**WHAT IS BEING ASKED**
Word for word, give again the line holding "MATRIX1 pin CS: B1 -> C15" and each line after it to the end of the listing below.

**INPUT FOR THIS TASK**
------------------------------
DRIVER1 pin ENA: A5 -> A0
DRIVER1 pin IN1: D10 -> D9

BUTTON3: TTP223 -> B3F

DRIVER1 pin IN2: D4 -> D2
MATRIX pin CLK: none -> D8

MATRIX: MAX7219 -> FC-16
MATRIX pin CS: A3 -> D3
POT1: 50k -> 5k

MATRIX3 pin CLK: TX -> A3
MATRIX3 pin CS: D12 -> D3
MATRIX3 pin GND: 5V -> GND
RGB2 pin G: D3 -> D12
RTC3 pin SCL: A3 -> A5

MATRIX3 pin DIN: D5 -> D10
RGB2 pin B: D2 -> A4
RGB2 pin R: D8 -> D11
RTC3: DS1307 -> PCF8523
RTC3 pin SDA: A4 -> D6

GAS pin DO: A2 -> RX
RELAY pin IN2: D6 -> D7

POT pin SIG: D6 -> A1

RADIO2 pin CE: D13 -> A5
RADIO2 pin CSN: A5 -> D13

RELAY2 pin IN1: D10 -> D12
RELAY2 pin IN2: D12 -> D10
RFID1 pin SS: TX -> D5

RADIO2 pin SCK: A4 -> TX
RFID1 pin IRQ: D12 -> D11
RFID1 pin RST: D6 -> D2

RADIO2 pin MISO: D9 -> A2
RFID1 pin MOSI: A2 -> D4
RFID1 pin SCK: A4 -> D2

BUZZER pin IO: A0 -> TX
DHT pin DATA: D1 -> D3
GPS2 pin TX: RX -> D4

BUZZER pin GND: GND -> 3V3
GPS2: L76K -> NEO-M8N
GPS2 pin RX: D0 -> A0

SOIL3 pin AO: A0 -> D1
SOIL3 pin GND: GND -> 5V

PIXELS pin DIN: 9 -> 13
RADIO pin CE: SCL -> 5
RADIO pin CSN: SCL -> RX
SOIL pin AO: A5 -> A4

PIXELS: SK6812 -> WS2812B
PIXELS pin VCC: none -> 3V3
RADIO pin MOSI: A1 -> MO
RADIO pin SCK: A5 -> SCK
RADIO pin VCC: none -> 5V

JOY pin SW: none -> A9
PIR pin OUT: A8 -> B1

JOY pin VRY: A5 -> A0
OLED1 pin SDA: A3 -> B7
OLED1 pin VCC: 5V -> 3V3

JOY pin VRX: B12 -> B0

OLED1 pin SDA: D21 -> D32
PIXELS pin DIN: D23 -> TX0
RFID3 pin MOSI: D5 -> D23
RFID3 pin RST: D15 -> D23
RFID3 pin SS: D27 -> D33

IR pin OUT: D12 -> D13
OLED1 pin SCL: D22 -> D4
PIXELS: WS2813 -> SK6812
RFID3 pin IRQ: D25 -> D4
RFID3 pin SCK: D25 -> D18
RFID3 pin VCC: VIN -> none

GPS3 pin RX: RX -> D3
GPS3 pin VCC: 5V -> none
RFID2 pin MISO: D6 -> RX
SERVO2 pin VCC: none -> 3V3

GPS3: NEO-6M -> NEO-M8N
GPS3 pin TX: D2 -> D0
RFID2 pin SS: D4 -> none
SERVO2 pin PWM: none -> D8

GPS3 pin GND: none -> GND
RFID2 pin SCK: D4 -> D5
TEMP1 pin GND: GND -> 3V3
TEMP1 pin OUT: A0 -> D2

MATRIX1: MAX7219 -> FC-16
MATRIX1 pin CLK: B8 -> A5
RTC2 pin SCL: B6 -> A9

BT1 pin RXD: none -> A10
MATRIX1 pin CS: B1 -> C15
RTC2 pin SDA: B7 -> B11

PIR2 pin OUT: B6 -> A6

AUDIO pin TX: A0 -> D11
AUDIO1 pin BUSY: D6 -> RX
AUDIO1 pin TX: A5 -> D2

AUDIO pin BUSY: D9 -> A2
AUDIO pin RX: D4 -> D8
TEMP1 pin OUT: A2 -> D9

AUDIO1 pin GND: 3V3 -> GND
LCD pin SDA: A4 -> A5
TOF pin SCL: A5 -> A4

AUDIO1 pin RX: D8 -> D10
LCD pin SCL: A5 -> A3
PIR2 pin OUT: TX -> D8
------------------------------
**ANSWER SECTION**
MATRIX1 pin CS: B1 -> C15
RTC2 pin SDA: B7 -> B11

PIR2 pin OUT: B6 -> A6

AUDIO pin TX: A0 -> D11
AUDIO1 pin BUSY: D6 -> RX
AUDIO1 pin TX: A5 -> D2

AUDIO pin BUSY: D9 -> A2
AUDIO pin RX: D4 -> D8
TEMP1 pin OUT: A2 -> D9

AUDIO1 pin GND: 3V3 -> GND
LCD pin SDA: A4 -> A5
TOF pin SCL: A5 -> A4

AUDIO1 pin RX: D8 -> D10
LCD pin SCL: A5 -> A3
PIR2 pin OUT: TX -> D8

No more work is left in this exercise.